SUPPLIED RECORDS:
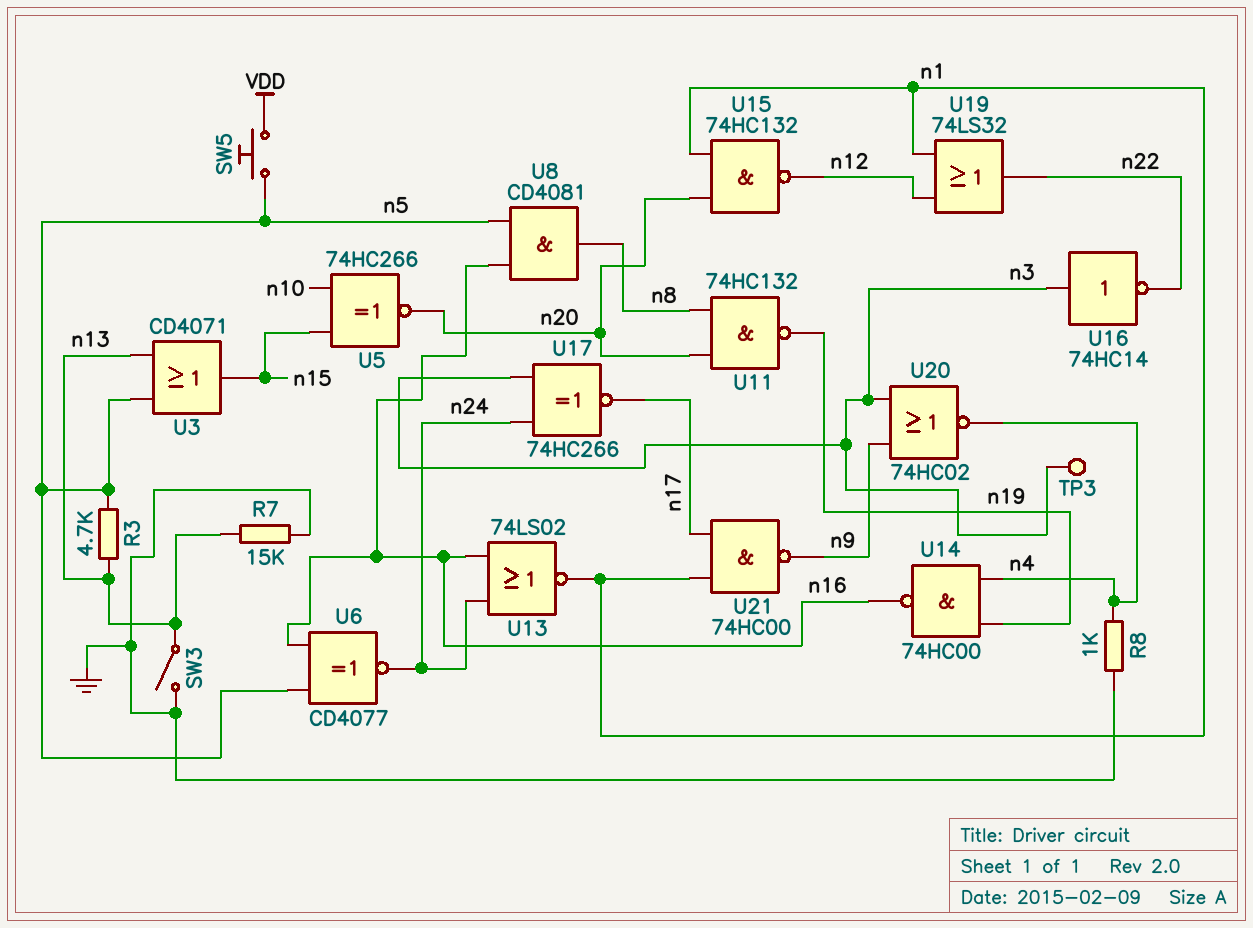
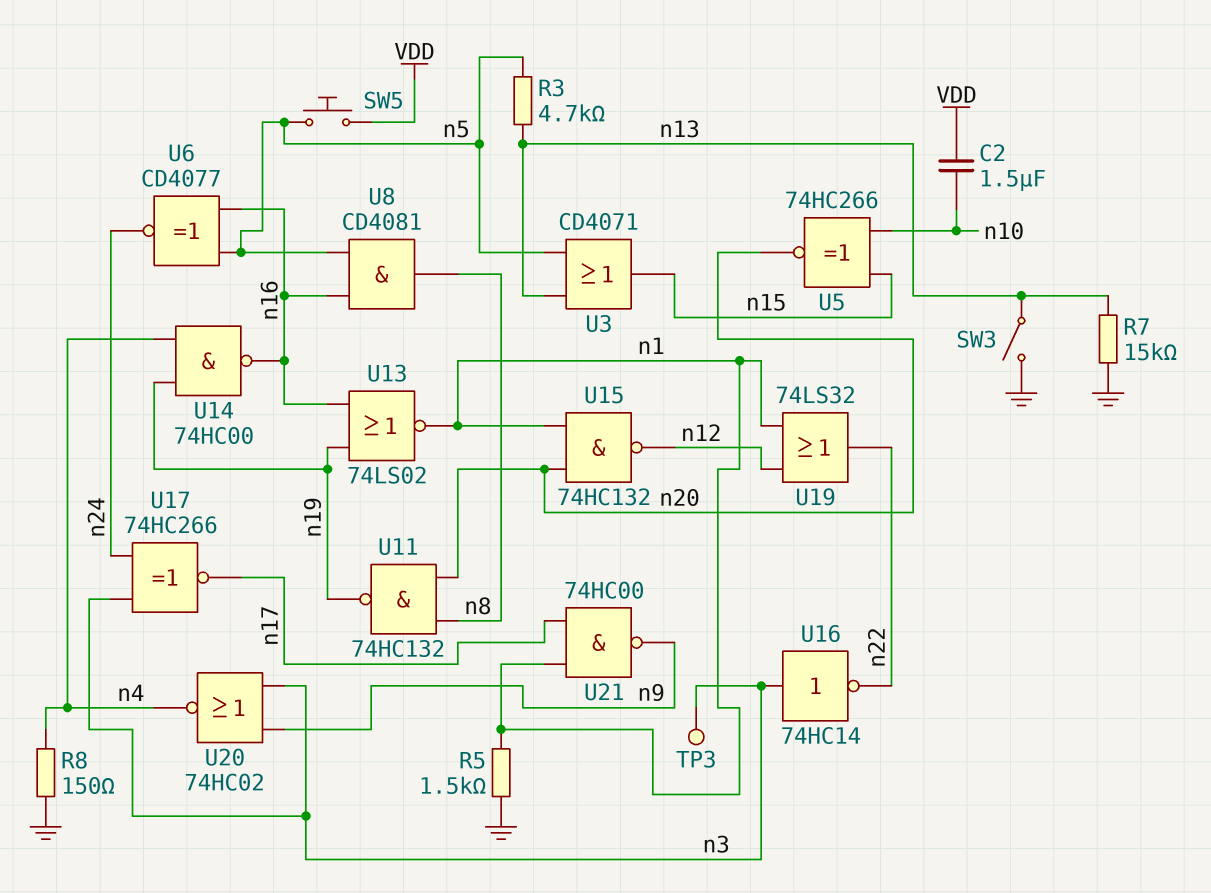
C2: none -> 1.5uF (VDD, n10)
R5: none -> 1.5k (GND, n1)
R8: 1k (GND, n4) -> 150 (GND, n4)
U13: NOR 74LS02 (in n16, in n24, out n1) -> NOR 74LS02 (in n16, in n19, out n1)

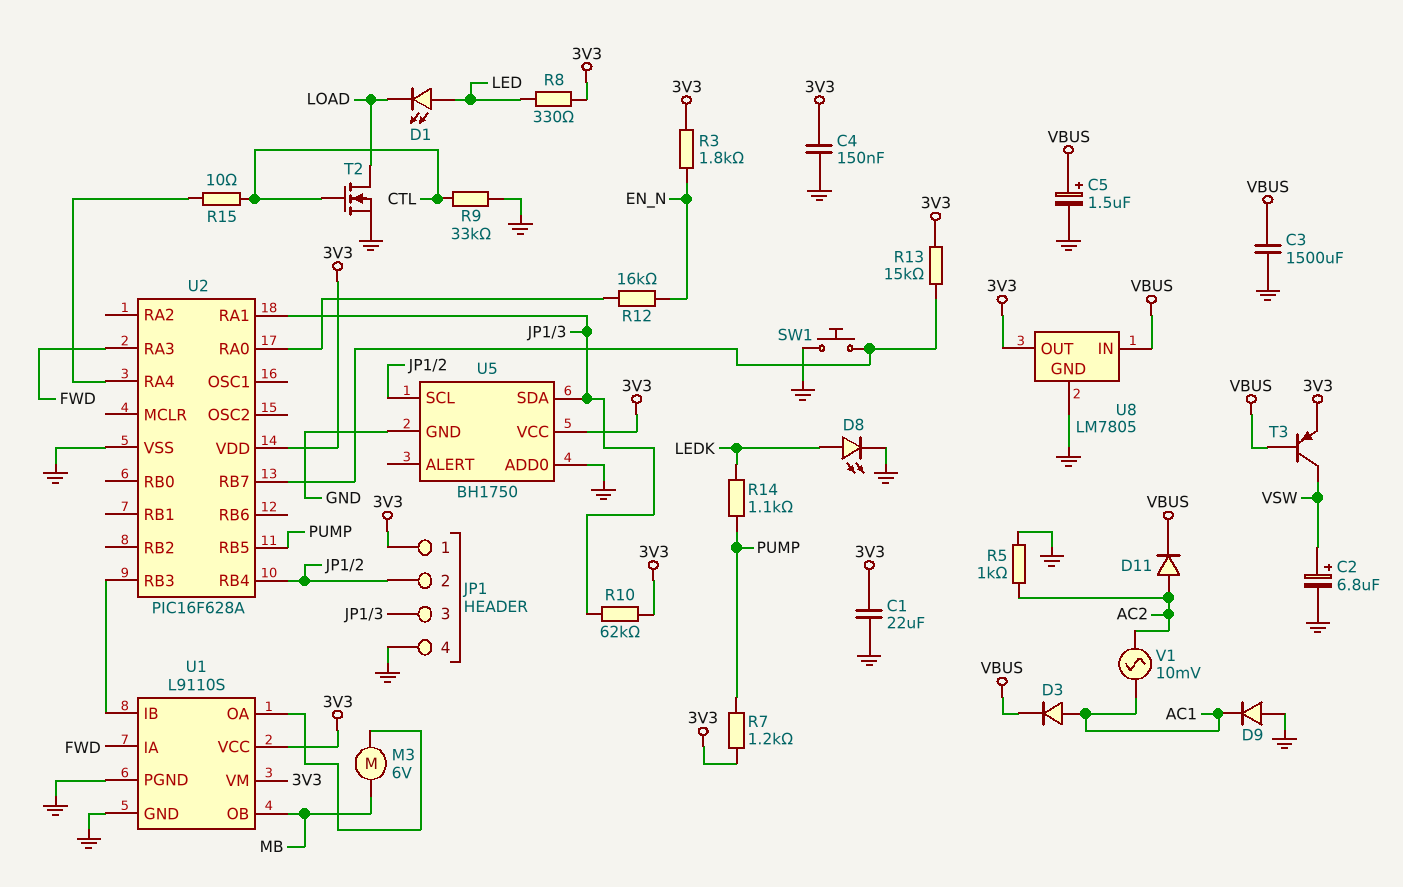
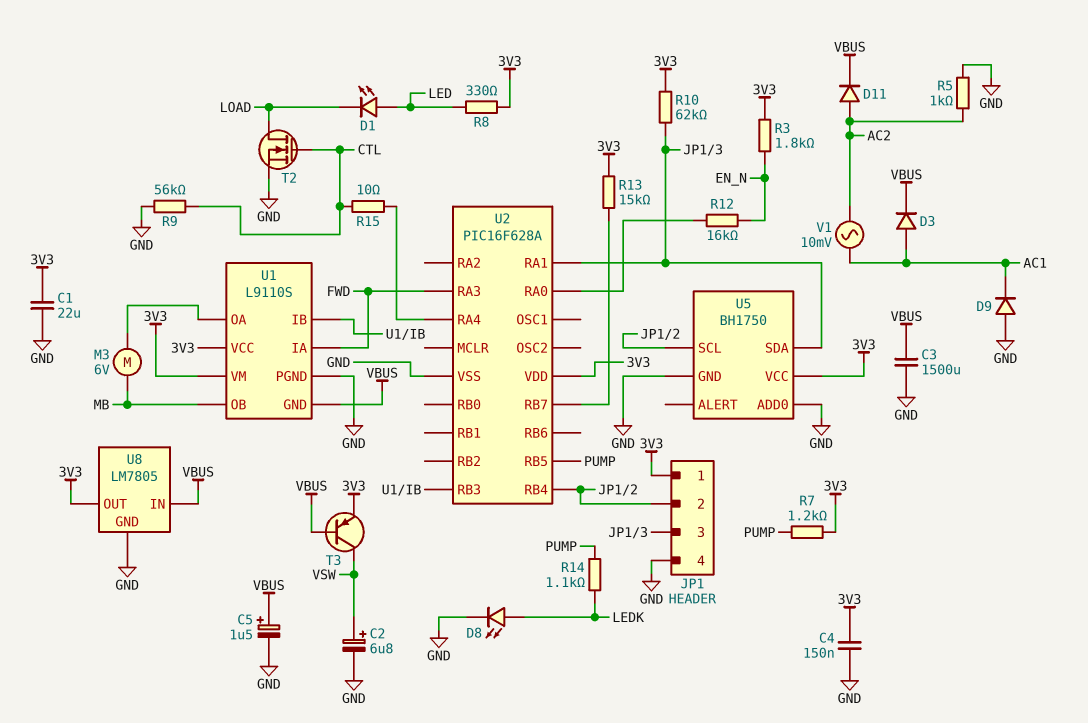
R9: 33k (CTL, GND) -> 56k (CTL, GND)
SW1: button (GND, U2/RB7) -> none
U1 pin GND: GND -> VBUS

AIM OF THE TASK: Return the listing above in full and exactly, omitting all pictures.

RESPONSE:
C2: none -> 1.5uF (VDD, n10)
R5: none -> 1.5k (GND, n1)
R8: 1k (GND, n4) -> 150 (GND, n4)
U13: NOR 74LS02 (in n16, in n24, out n1) -> NOR 74LS02 (in n16, in n19, out n1)

R9: 33k (CTL, GND) -> 56k (CTL, GND)
SW1: button (GND, U2/RB7) -> none
U1 pin GND: GND -> VBUS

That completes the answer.